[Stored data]
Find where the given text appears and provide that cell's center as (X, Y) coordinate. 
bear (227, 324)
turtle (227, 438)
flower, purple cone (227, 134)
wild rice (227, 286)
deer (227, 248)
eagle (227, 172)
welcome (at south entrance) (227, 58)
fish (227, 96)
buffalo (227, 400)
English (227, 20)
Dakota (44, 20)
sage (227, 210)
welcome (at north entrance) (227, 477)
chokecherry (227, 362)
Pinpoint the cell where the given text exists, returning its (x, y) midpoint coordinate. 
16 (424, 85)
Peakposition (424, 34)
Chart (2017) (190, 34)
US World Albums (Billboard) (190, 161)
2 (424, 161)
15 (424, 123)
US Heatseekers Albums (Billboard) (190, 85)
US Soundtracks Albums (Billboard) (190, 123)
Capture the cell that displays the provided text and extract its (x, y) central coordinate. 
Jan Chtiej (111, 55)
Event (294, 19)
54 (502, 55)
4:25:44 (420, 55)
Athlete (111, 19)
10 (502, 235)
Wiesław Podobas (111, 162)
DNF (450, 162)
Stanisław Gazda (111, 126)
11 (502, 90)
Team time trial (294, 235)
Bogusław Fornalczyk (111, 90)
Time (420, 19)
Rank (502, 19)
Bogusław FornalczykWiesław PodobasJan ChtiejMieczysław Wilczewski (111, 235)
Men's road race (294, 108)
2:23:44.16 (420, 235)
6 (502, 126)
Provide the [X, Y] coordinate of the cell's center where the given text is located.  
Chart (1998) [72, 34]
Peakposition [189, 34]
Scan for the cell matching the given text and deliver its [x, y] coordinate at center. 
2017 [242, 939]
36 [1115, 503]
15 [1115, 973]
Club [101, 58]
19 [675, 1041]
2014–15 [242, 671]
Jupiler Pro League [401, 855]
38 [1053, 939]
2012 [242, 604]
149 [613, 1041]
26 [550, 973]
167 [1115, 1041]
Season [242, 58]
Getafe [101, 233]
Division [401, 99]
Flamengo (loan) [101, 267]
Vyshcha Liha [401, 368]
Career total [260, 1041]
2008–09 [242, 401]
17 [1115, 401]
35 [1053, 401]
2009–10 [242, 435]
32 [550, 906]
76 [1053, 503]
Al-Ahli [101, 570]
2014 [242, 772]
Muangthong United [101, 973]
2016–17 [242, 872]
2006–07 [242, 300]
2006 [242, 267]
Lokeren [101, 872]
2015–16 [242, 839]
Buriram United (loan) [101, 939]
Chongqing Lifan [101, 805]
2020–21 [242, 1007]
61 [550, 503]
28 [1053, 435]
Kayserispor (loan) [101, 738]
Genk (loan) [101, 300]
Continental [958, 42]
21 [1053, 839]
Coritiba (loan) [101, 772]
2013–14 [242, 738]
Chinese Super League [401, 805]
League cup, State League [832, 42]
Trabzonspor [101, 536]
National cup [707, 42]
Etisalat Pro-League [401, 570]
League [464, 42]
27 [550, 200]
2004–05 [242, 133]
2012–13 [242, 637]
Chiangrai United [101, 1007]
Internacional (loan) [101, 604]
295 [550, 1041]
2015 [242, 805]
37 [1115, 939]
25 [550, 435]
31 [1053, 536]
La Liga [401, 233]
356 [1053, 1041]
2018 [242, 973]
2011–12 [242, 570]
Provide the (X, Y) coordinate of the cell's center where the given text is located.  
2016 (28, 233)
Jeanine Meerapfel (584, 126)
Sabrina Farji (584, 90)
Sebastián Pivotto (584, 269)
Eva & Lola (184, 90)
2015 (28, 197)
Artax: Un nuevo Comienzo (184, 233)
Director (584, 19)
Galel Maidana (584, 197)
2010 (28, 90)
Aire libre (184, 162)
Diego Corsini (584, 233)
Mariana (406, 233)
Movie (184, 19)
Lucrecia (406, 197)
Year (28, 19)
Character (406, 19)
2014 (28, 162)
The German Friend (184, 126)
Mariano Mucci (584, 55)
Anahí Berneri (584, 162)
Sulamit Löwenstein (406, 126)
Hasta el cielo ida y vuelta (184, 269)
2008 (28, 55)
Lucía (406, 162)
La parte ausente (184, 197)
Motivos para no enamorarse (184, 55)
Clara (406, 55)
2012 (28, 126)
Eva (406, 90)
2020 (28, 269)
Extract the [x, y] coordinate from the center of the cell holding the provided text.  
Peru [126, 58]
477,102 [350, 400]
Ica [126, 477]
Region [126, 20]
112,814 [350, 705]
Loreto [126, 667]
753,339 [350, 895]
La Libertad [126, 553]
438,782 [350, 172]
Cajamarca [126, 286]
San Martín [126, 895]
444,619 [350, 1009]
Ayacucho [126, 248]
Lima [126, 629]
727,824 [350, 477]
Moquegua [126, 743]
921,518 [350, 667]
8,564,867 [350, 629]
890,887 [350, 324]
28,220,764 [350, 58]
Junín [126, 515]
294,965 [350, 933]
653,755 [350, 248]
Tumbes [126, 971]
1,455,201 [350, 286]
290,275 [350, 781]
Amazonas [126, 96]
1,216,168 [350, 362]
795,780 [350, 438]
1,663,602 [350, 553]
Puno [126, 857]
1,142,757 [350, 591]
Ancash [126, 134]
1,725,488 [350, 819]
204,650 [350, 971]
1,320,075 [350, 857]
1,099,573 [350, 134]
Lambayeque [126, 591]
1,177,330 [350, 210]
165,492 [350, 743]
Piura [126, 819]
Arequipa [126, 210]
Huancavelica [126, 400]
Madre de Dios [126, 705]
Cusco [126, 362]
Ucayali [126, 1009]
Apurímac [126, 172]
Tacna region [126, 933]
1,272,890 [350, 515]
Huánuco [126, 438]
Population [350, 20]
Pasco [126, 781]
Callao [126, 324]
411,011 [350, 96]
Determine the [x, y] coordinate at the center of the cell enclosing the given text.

**Task instructions**
Render every line of the rows above as a JSON array of strings, one string per line, skipping any blank lines.

**Complete output**
[
  "Find where the given text appears and provide that cell's center as (X, Y) coordinate. ",
  "bear (227, 324)",
  "turtle (227, 438)",
  "flower, purple cone (227, 134)",
  "wild rice (227, 286)",
  "deer (227, 248)",
  "eagle (227, 172)",
  "welcome (at south entrance) (227, 58)",
  "fish (227, 96)",
  "buffalo (227, 400)",
  "English (227, 20)",
  "Dakota (44, 20)",
  "sage (227, 210)",
  "welcome (at north entrance) (227, 477)",
  "chokecherry (227, 362)",
  "Pinpoint the cell where the given text exists, returning its (x, y) midpoint coordinate. ",
  "16 (424, 85)",
  "Peakposition (424, 34)",
  "Chart (2017) (190, 34)",
  "US World Albums (Billboard) (190, 161)",
  "2 (424, 161)",
  "15 (424, 123)",
  "US Heatseekers Albums (Billboard) (190, 85)",
  "US Soundtracks Albums (Billboard) (190, 123)",
  "Capture the cell that displays the provided text and extract its (x, y) central coordinate. ",
  "Jan Chtiej (111, 55)",
  "Event (294, 19)",
  "54 (502, 55)",
  "4:25:44 (420, 55)",
  "Athlete (111, 19)",
  "10 (502, 235)",
  "Wiesław Podobas (111, 162)",
  "DNF (450, 162)",
  "Stanisław Gazda (111, 126)",
  "11 (502, 90)",
  "Team time trial (294, 235)",
  "Bogusław Fornalczyk (111, 90)",
  "Time (420, 19)",
  "Rank (502, 19)",
  "Bogusław FornalczykWiesław PodobasJan ChtiejMieczysław Wilczewski (111, 235)",
  "Men's road race (294, 108)",
  "2:23:44.16 (420, 235)",
  "6 (502, 126)",
  "Provide the [X, Y] coordinate of the cell's center where the given text is located.  ",
  "Chart (1998) [72, 34]",
  "Peakposition [189, 34]",
  "Scan for the cell matching the given text and deliver its [x, y] coordinate at center. ",
  "2017 [242, 939]",
  "36 [1115, 503]",
  "15 [1115, 973]",
  "Club [101, 58]",
  "19 [675, 1041]",
  "2014–15 [242, 671]",
  "Jupiler Pro League [401, 855]",
  "38 [1053, 939]",
  "2012 [242, 604]",
  "149 [613, 1041]",
  "26 [550, 973]",
  "167 [1115, 1041]",
  "Season [242, 58]",
  "Getafe [101, 233]",
  "Division [401, 99]",
  "Flamengo (loan) [101, 267]",
  "Vyshcha Liha [401, 368]",
  "Career total [260, 1041]",
  "2008–09 [242, 401]",
  "17 [1115, 401]",
  "35 [1053, 401]",
  "2009–10 [242, 435]",
  "32 [550, 906]",
  "76 [1053, 503]",
  "Al-Ahli [101, 570]",
  "2014 [242, 772]",
  "Muangthong United [101, 973]",
  "2016–17 [242, 872]",
  "2006–07 [242, 300]",
  "2006 [242, 267]",
  "Lokeren [101, 872]",
  "2015–16 [242, 839]",
  "Buriram United (loan) [101, 939]",
  "Chongqing Lifan [101, 805]",
  "2020–21 [242, 1007]",
  "61 [550, 503]",
  "28 [1053, 435]",
  "Kayserispor (loan) [101, 738]",
  "Genk (loan) [101, 300]",
  "Continental [958, 42]",
  "21 [1053, 839]",
  "Coritiba (loan) [101, 772]",
  "2013–14 [242, 738]",
  "Chinese Super League [401, 805]",
  "League cup, State League [832, 42]",
  "Trabzonspor [101, 536]",
  "National cup [707, 42]",
  "Etisalat Pro-League [401, 570]",
  "League [464, 42]",
  "27 [550, 200]",
  "2004–05 [242, 133]",
  "2012–13 [242, 637]",
  "Chiangrai United [101, 1007]",
  "Internacional (loan) [101, 604]",
  "295 [550, 1041]",
  "2015 [242, 805]",
  "37 [1115, 939]",
  "25 [550, 435]",
  "31 [1053, 536]",
  "La Liga [401, 233]",
  "356 [1053, 1041]",
  "2018 [242, 973]",
  "2011–12 [242, 570]",
  "Provide the (X, Y) coordinate of the cell's center where the given text is located.  ",
  "2016 (28, 233)",
  "Jeanine Meerapfel (584, 126)",
  "Sabrina Farji (584, 90)",
  "Sebastián Pivotto (584, 269)",
  "Eva & Lola (184, 90)",
  "2015 (28, 197)",
  "Artax: Un nuevo Comienzo (184, 233)",
  "Director (584, 19)",
  "Galel Maidana (584, 197)",
  "2010 (28, 90)",
  "Aire libre (184, 162)",
  "Diego Corsini (584, 233)",
  "Mariana (406, 233)",
  "Movie (184, 19)",
  "Lucrecia (406, 197)",
  "Year (28, 19)",
  "Character (406, 19)",
  "2014 (28, 162)",
  "The German Friend (184, 126)",
  "Mariano Mucci (584, 55)",
  "Anahí Berneri (584, 162)",
  "Sulamit Löwenstein (406, 126)",
  "Hasta el cielo ida y vuelta (184, 269)",
  "2008 (28, 55)",
  "Lucía (406, 162)",
  "La parte ausente (184, 197)",
  "Motivos para no enamorarse (184, 55)",
  "Clara (406, 55)",
  "2012 (28, 126)",
  "Eva (406, 90)",
  "2020 (28, 269)",
  "Extract the [x, y] coordinate from the center of the cell holding the provided text.  ",
  "Peru [126, 58]",
  "477,102 [350, 400]",
  "Ica [126, 477]",
  "Region [126, 20]",
  "112,814 [350, 705]",
  "Loreto [126, 667]",
  "753,339 [350, 895]",
  "La Libertad [126, 553]",
  "438,782 [350, 172]",
  "Cajamarca [126, 286]",
  "San Martín [126, 895]",
  "444,619 [350, 1009]",
  "Ayacucho [126, 248]",
  "Lima [126, 629]",
  "727,824 [350, 477]",
  "Moquegua [126, 743]",
  "921,518 [350, 667]",
  "8,564,867 [350, 629]",
  "890,887 [350, 324]",
  "28,220,764 [350, 58]",
  "Junín [126, 515]",
  "294,965 [350, 933]",
  "653,755 [350, 248]",
  "Tumbes [126, 971]",
  "1,455,201 [350, 286]",
  "290,275 [350, 781]",
  "Amazonas [126, 96]",
  "1,216,168 [350, 362]",
  "795,780 [350, 438]",
  "1,663,602 [350, 553]",
  "Puno [126, 857]",
  "1,142,757 [350, 591]",
  "Ancash [126, 134]",
  "1,725,488 [350, 819]",
  "204,650 [350, 971]",
  "1,320,075 [350, 857]",
  "1,099,573 [350, 134]",
  "Lambayeque [126, 591]",
  "1,177,330 [350, 210]",
  "165,492 [350, 743]",
  "Piura [126, 819]",
  "Arequipa [126, 210]",
  "Huancavelica [126, 400]",
  "Madre de Dios [126, 705]",
  "Cusco [126, 362]",
  "Ucayali [126, 1009]",
  "Apurímac [126, 172]",
  "Tacna region [126, 933]",
  "1,272,890 [350, 515]",
  "Huánuco [126, 438]",
  "Population [350, 20]",
  "Pasco [126, 781]",
  "Callao [126, 324]",
  "411,011 [350, 96]",
  "Determine the [x, y] coordinate at the center of the cell enclosing the given text."
]